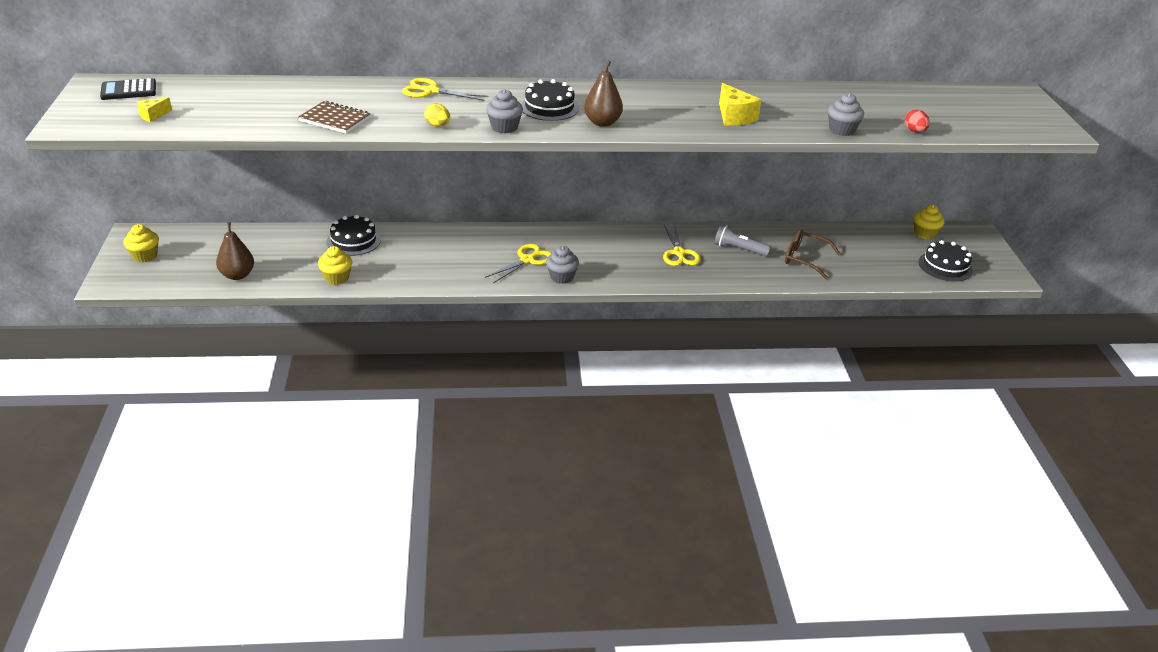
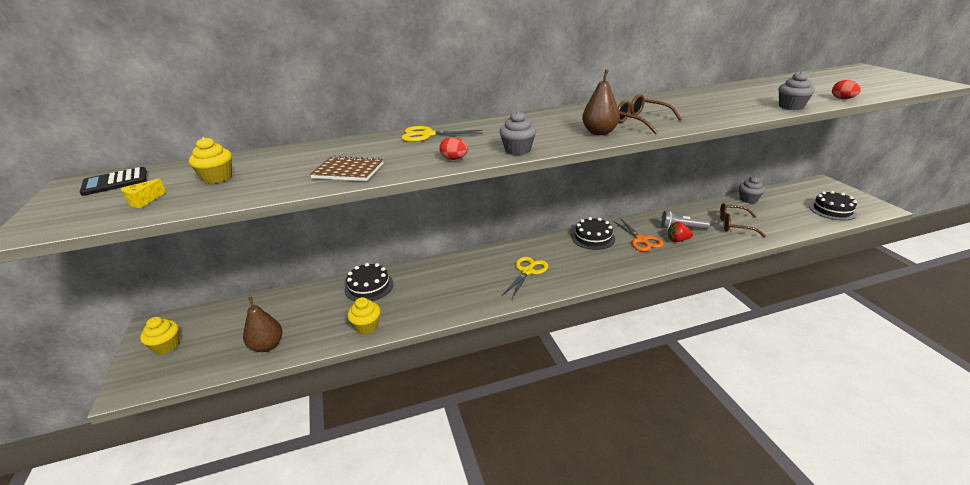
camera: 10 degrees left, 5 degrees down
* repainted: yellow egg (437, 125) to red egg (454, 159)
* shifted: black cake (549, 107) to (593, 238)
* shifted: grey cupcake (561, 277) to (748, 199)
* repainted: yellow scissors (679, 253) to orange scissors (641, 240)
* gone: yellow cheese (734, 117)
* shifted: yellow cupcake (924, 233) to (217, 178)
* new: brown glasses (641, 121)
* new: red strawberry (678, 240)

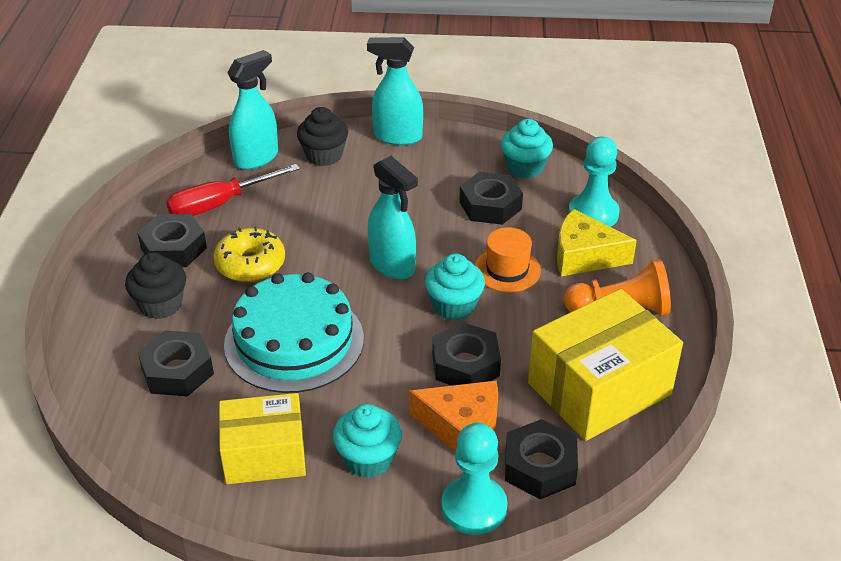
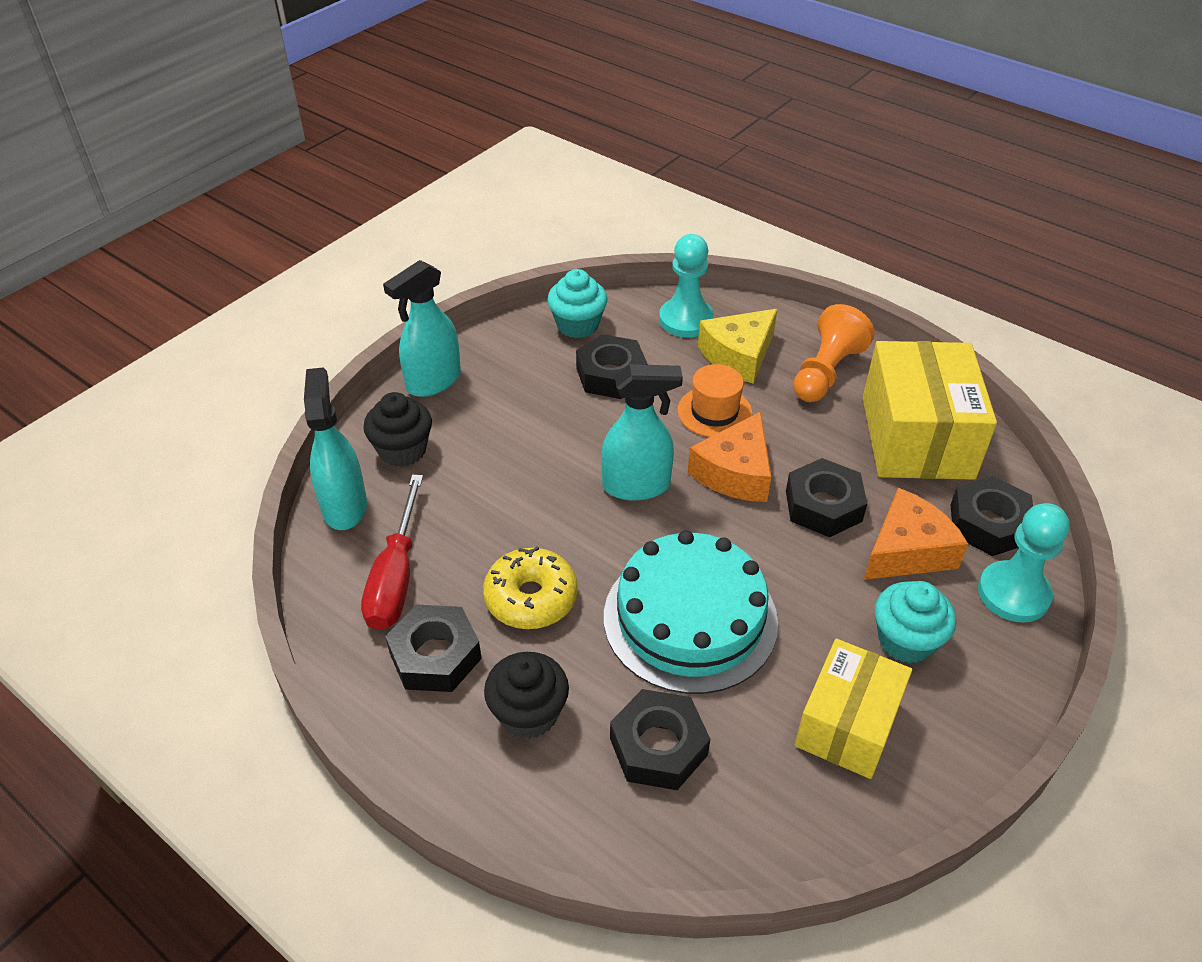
camera: 55 degrees left, 5 degrees up
* swapped: turquoise cupcake (454, 306) to orange cheese (735, 472)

## Exercise goal
Only the lines from the line with "to (217, 178)" through the closing line of the data, both included, should be set down, exactly as written and without pictures.

## Result below
* shifted: yellow cupcake (924, 233) to (217, 178)
* new: brown glasses (641, 121)
* new: red strawberry (678, 240)

camera: 55 degrees left, 5 degrees up
* swapped: turquoise cupcake (454, 306) to orange cheese (735, 472)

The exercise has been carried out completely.